Assigned task = A verbatim reproduction of the lines below, from the line containing "green cone H10 level 1 -> none" through the line containing "purple cone M3", both ends included, is the whole required output.
The data section start
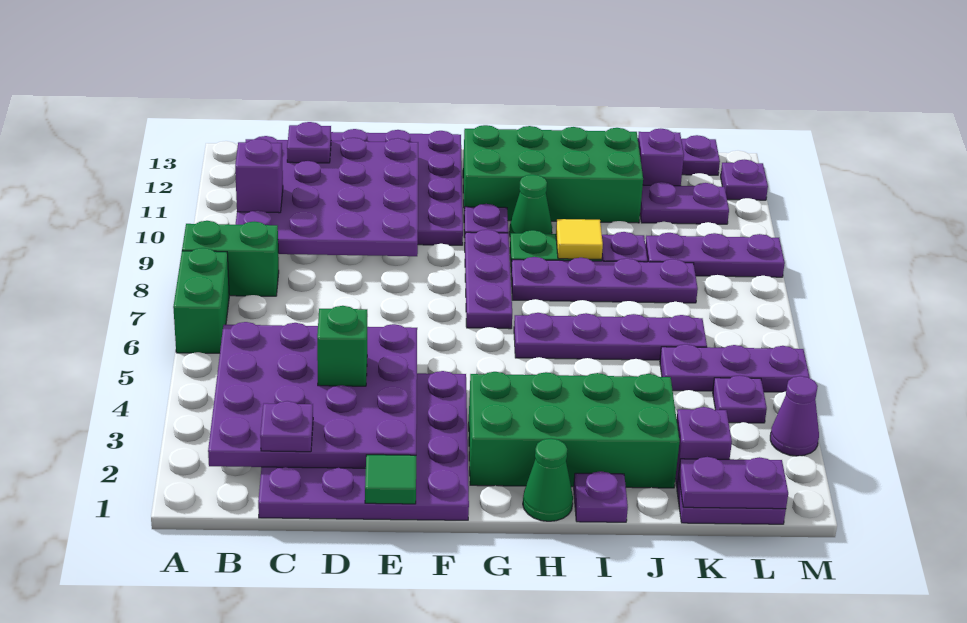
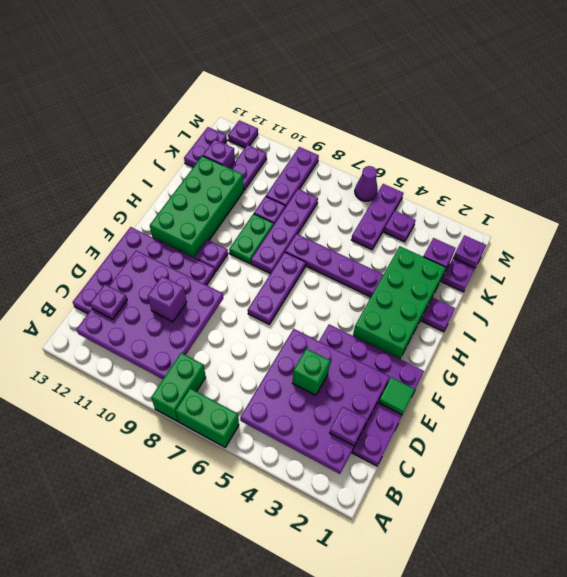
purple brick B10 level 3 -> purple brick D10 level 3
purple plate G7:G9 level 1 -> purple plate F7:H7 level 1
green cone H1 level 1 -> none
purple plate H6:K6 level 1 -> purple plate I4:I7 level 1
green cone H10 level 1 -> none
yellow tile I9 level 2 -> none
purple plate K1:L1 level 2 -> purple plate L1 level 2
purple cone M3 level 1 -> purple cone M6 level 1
The data section end
The data section start
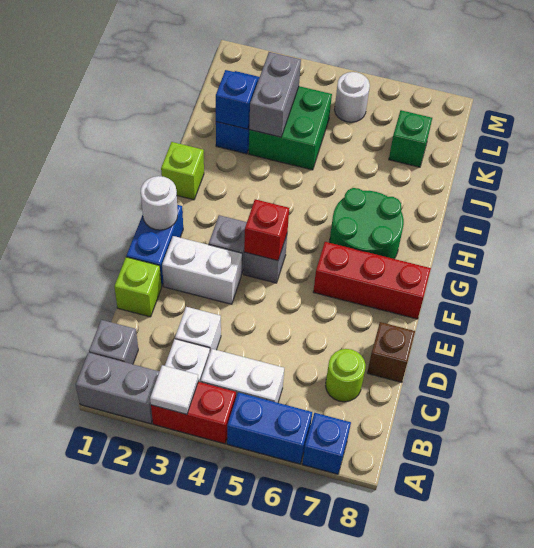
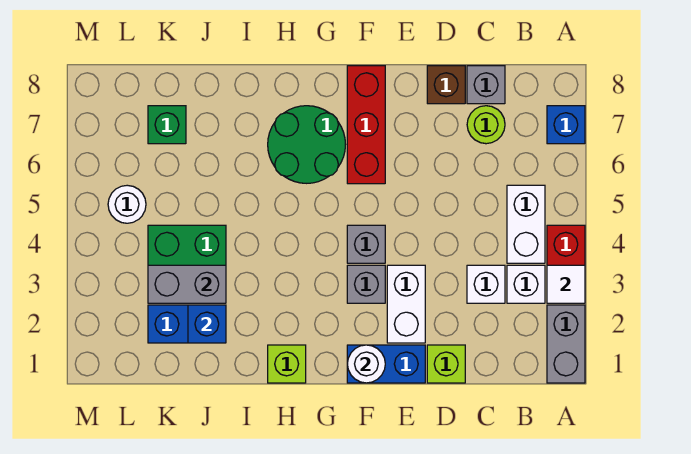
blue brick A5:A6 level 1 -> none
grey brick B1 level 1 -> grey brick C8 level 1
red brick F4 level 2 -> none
The data section end
The data section start
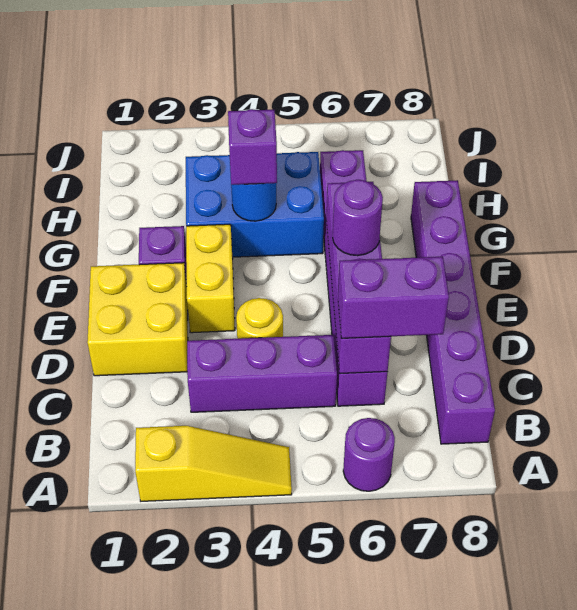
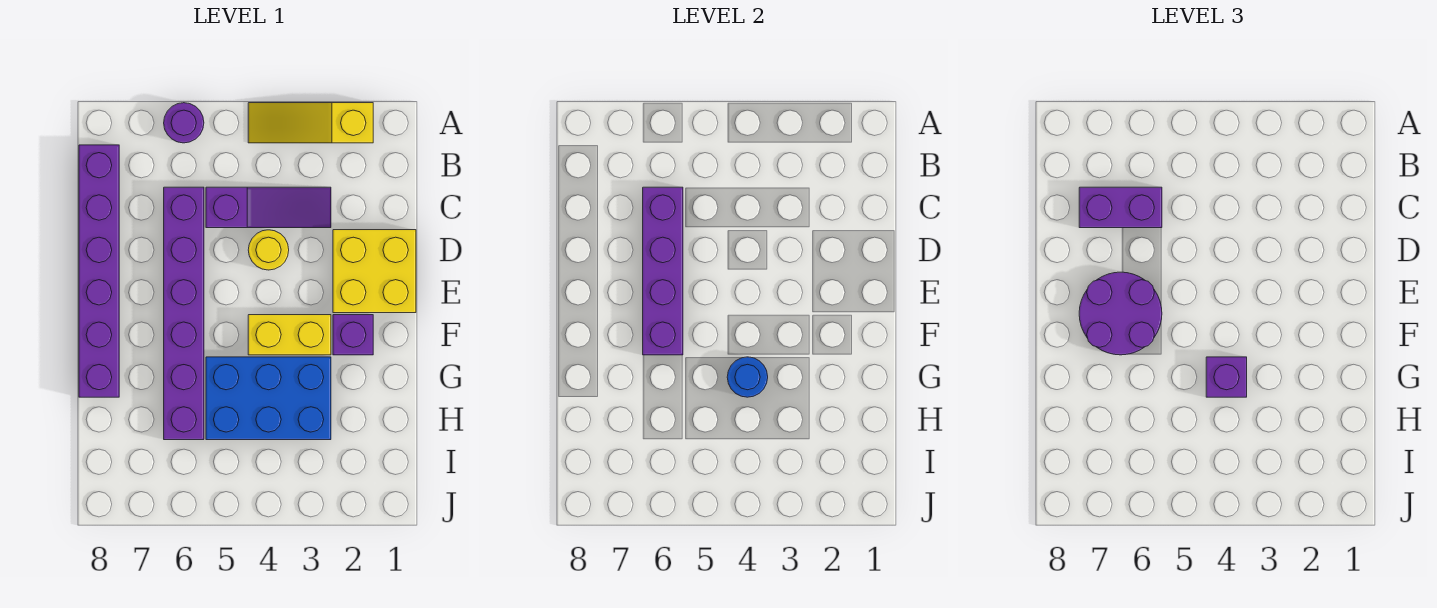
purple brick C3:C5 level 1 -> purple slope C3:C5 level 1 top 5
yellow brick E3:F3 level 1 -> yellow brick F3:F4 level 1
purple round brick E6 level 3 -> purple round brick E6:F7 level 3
The data section end
Exercise solution =
green cone H10 level 1 -> none
yellow tile I9 level 2 -> none
purple plate K1:L1 level 2 -> purple plate L1 level 2
purple cone M3 level 1 -> purple cone M6 level 1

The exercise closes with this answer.